(Dataset records)
···

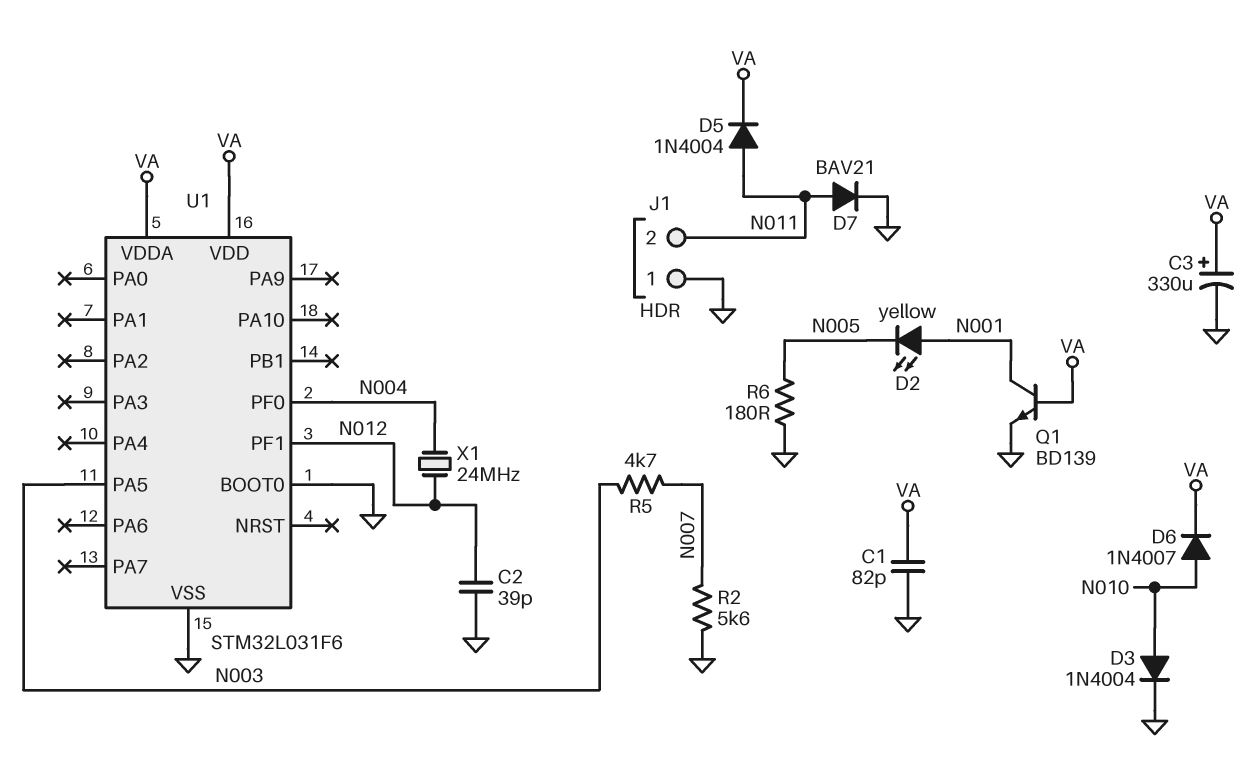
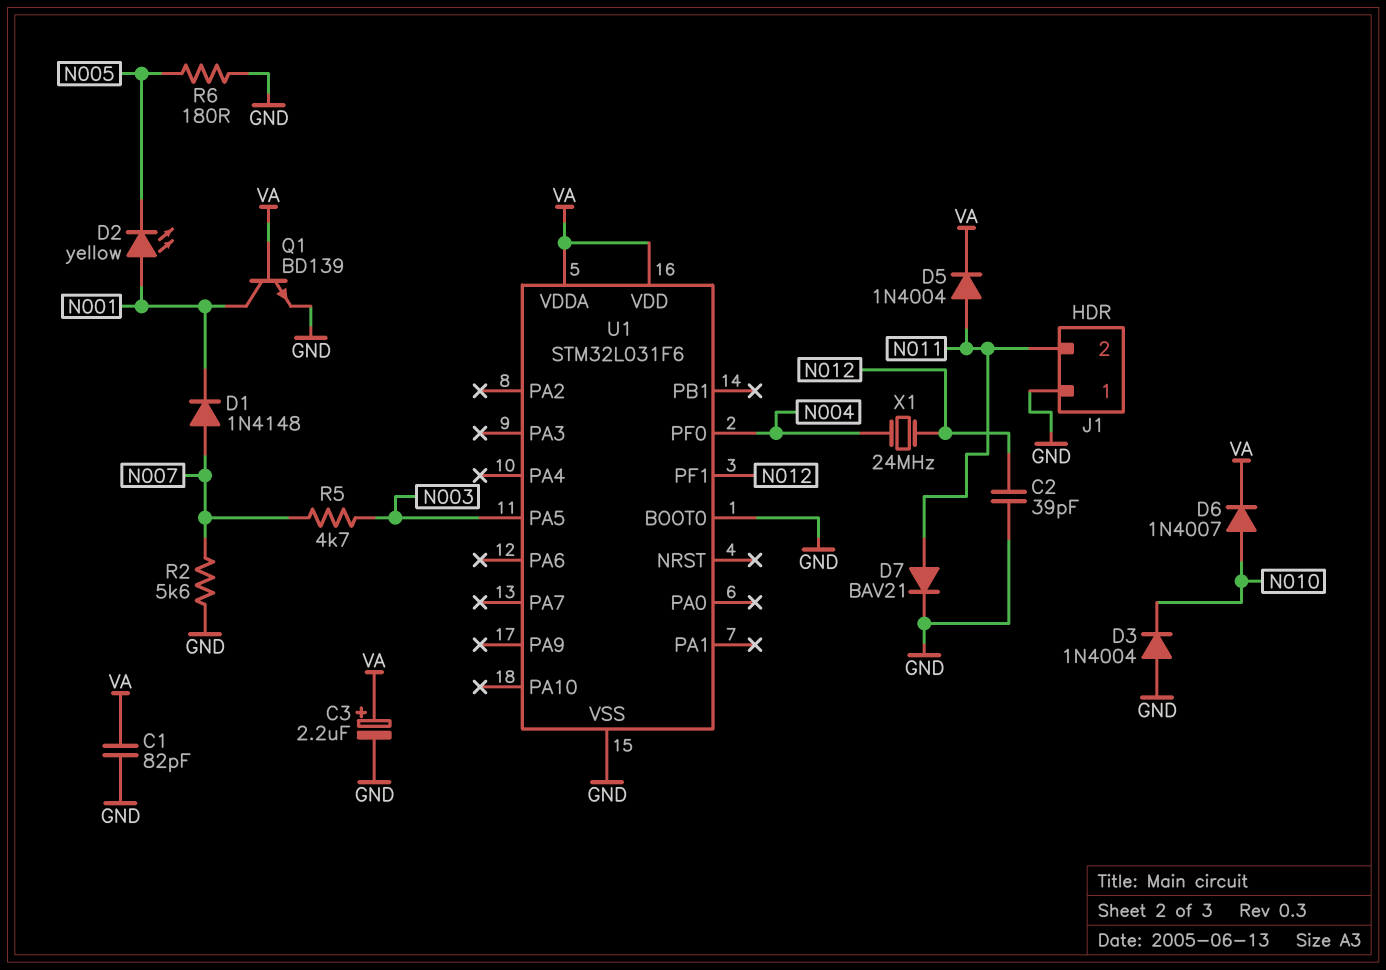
C3: 330uF (plus VA, minus GND) -> 2.2uF (plus VA, minus GND)
D1: none -> diode 1N4148 (A N007, K N001)
D3: diode 1N4004 (A N010, K GND) -> diode 1N4004 (A GND, K N010)

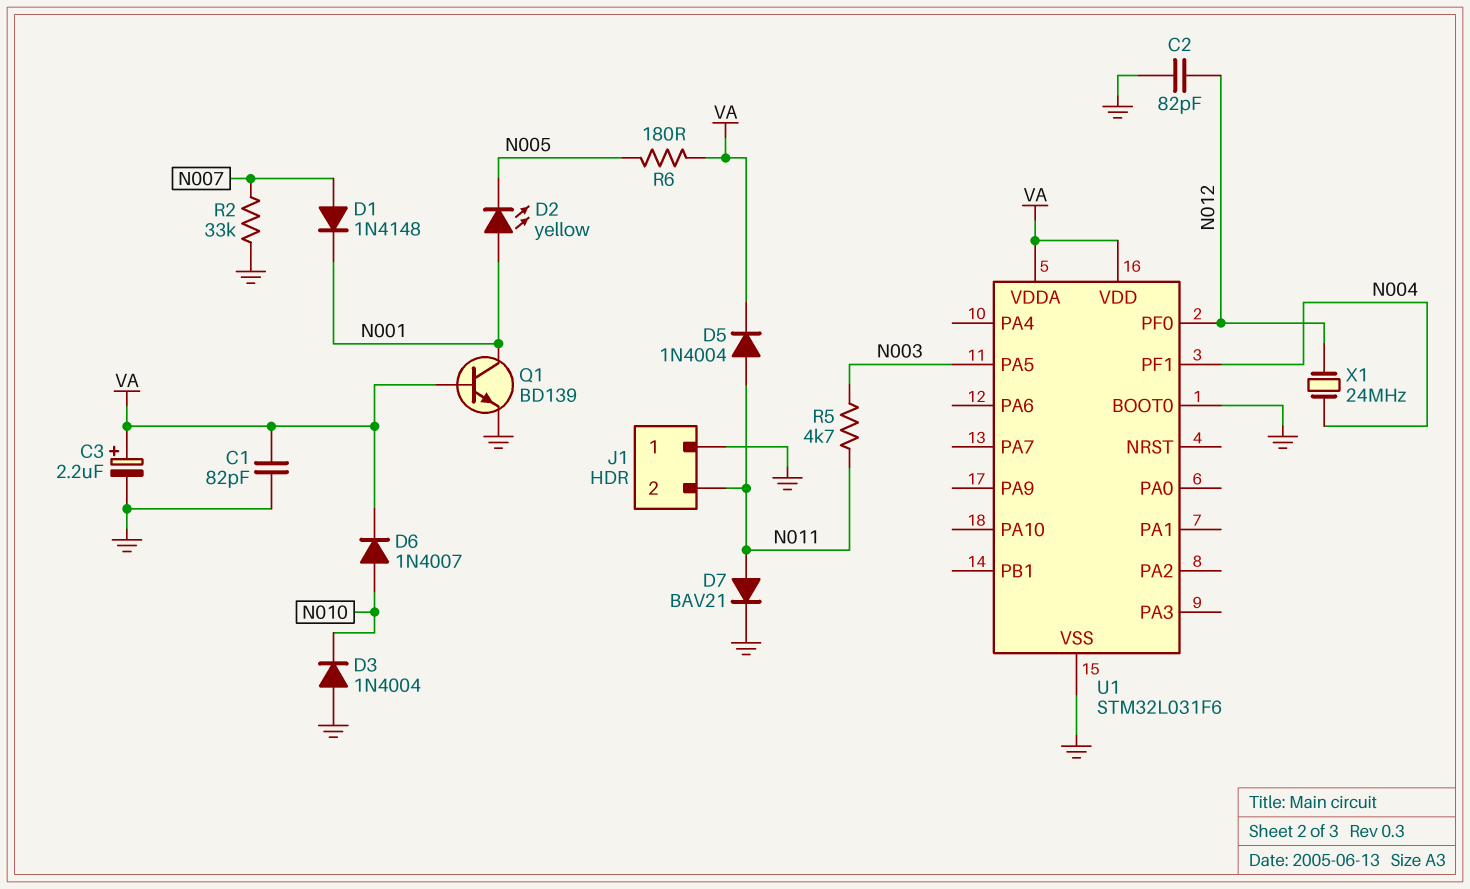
C2: 39pF (GND, N012) -> 82pF (GND, N012)
R2: 5.6k (GND, N007) -> 33k (GND, N007)
R5: 4.7k (N003, N007) -> 4.7k (N003, N011)
R6: 180 (GND, N005) -> 180 (N005, VA)
U1 pin PF0: N004 -> N012
U1 pin PF1: N012 -> N004

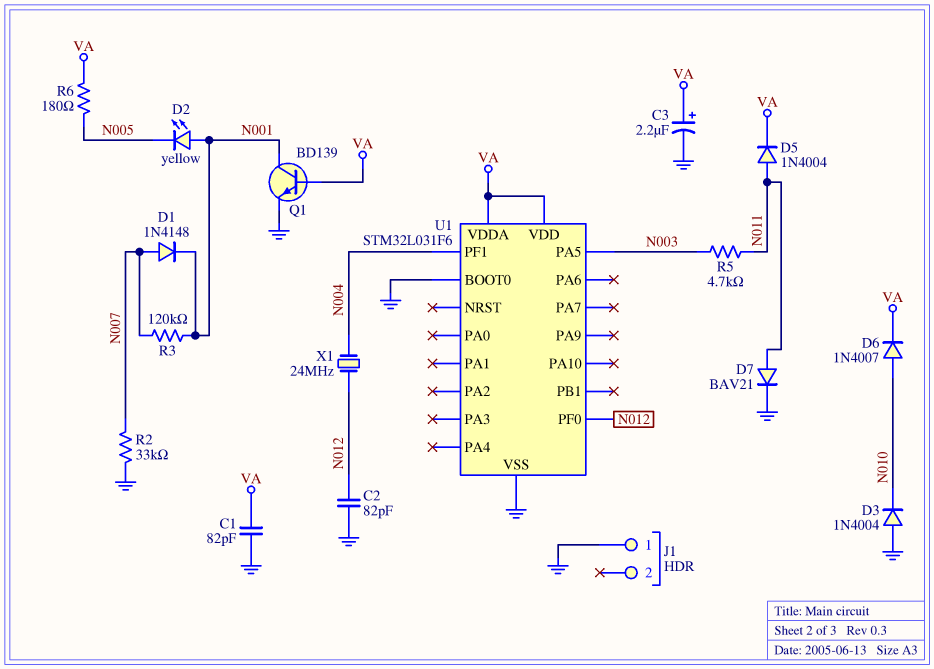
J1 pin 2: N011 -> none
R3: none -> 120k (N001, N007)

···

● DESCRIPTION OF THE TASK: Print exactly the lines from the first line of the records above through the line containing "R5: 4.7k (N003, N007) -> 4.7k (N003, N011)", both included, and leave the pictures out.

● WRITTEN REPLY:
C3: 330uF (plus VA, minus GND) -> 2.2uF (plus VA, minus GND)
D1: none -> diode 1N4148 (A N007, K N001)
D3: diode 1N4004 (A N010, K GND) -> diode 1N4004 (A GND, K N010)

C2: 39pF (GND, N012) -> 82pF (GND, N012)
R2: 5.6k (GND, N007) -> 33k (GND, N007)
R5: 4.7k (N003, N007) -> 4.7k (N003, N011)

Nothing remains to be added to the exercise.